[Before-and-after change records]
===

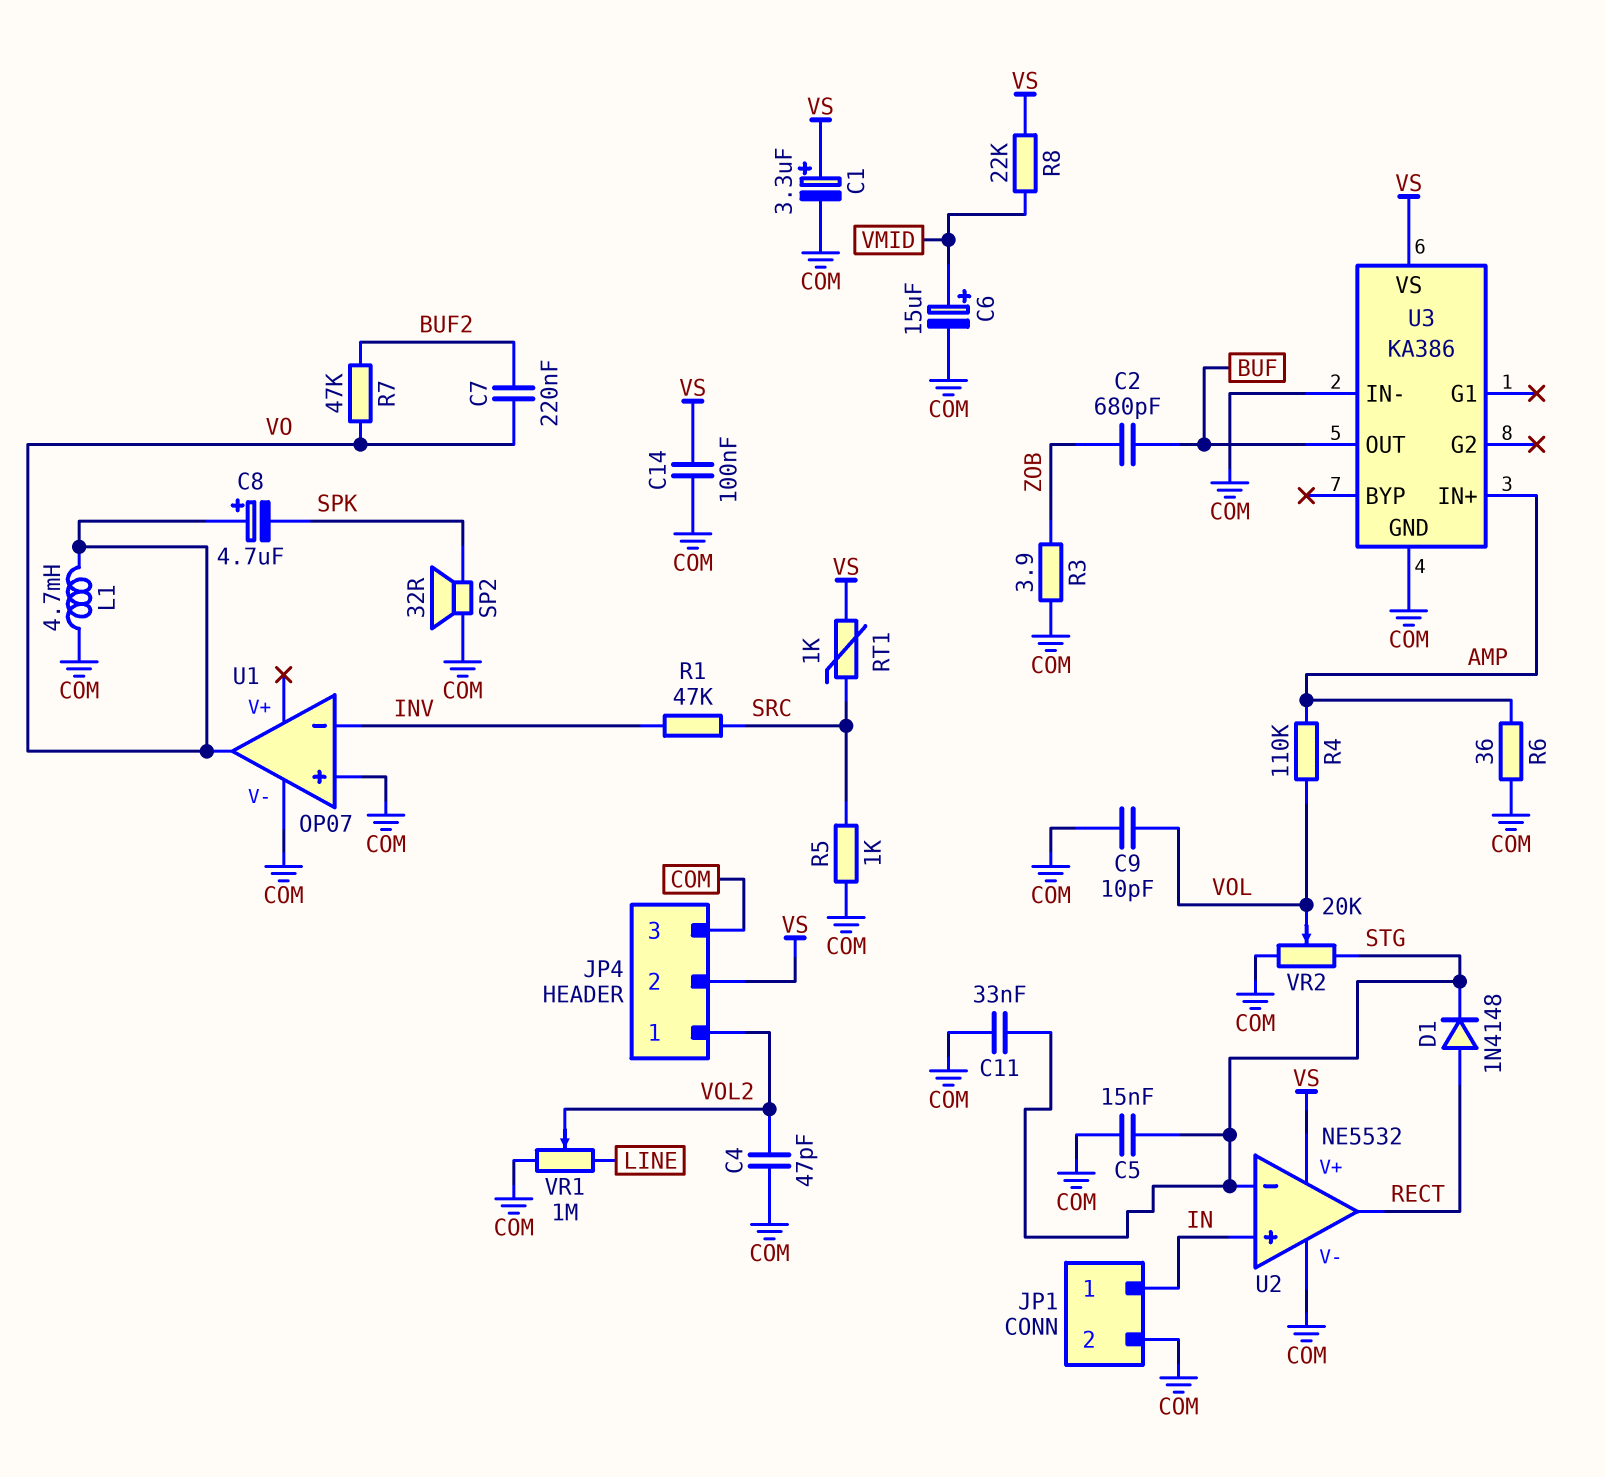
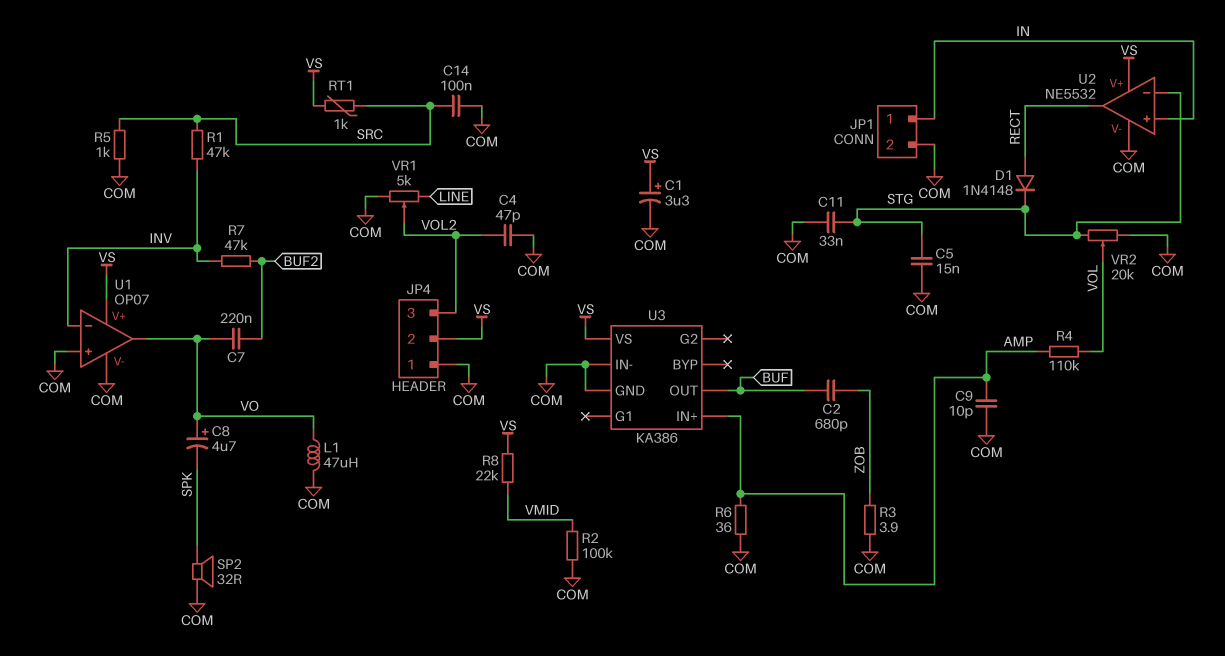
C6: 15uF (plus VMID, minus COM) -> none
C9: 10pF (COM, VOL) -> 10pF (AMP, COM)
C14: 100nF (COM, VS) -> 100nF (COM, SRC)
JP4 pin 1: VOL2 -> COM
JP4 pin 3: COM -> VOL2
L1: 4.7mH (COM, VO) -> 47uH (COM, VO)
R2: none -> 100k (COM, VMID)
R7: 47k (BUF2, VO) -> 47k (BUF2, INV)
U1 pin V+: none -> VS
VR1: 1M (COM, LINE, wiper VOL2) -> 5k (COM, LINE, wiper VOL2)

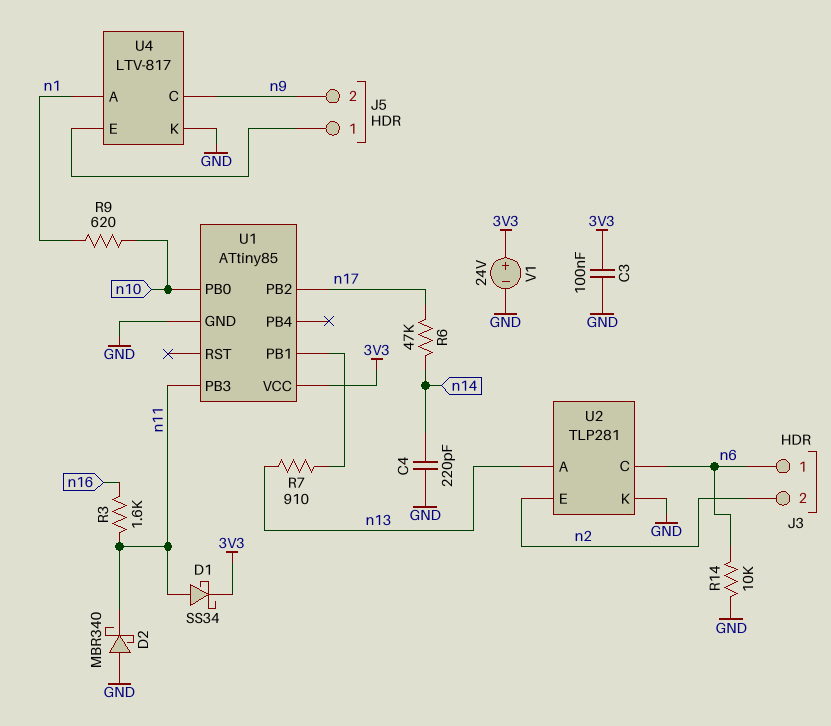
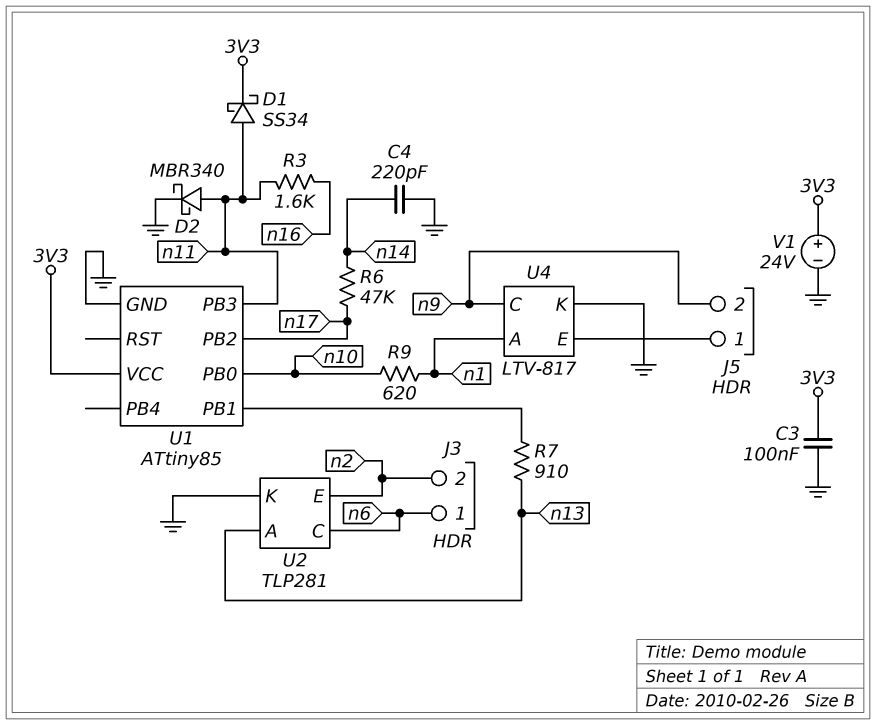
D2: schottky MBR340 (A GND, K n11) -> schottky MBR340 (A n11, K GND)
R14: 10k (GND, n6) -> none

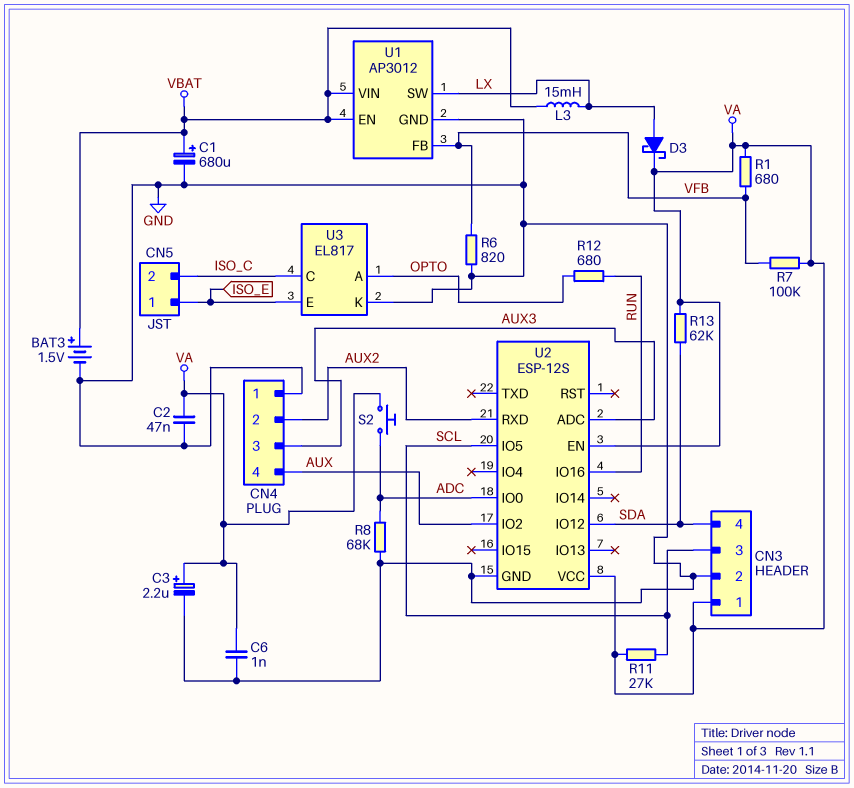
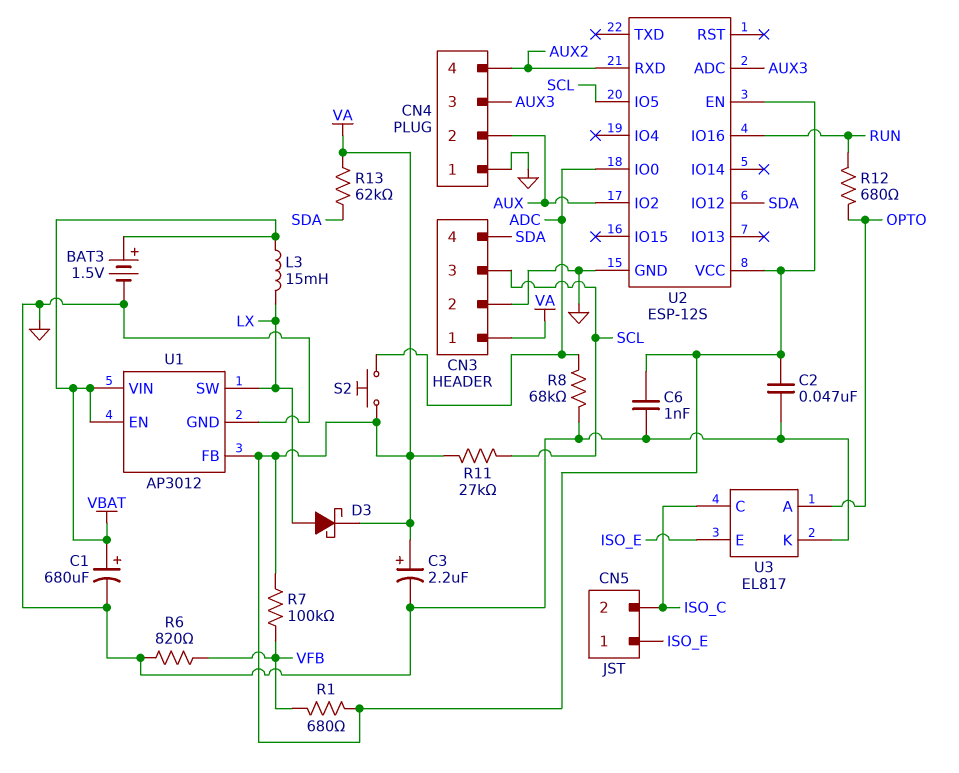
CN4 pin 2: AUX2 -> AUX
CN4 pin 4: AUX -> AUX2
U1 pin FB: VFB -> VA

===

- _WHAT YOU NEED TO DO_
Could you repeat the entries word for word, skipping the pictures they contain?

- _RESPONSE BELOW_
C6: 15uF (plus VMID, minus COM) -> none
C9: 10pF (COM, VOL) -> 10pF (AMP, COM)
C14: 100nF (COM, VS) -> 100nF (COM, SRC)
JP4 pin 1: VOL2 -> COM
JP4 pin 3: COM -> VOL2
L1: 4.7mH (COM, VO) -> 47uH (COM, VO)
R2: none -> 100k (COM, VMID)
R7: 47k (BUF2, VO) -> 47k (BUF2, INV)
U1 pin V+: none -> VS
VR1: 1M (COM, LINE, wiper VOL2) -> 5k (COM, LINE, wiper VOL2)

D2: schottky MBR340 (A GND, K n11) -> schottky MBR340 (A n11, K GND)
R14: 10k (GND, n6) -> none

CN4 pin 2: AUX2 -> AUX
CN4 pin 4: AUX -> AUX2
U1 pin FB: VFB -> VA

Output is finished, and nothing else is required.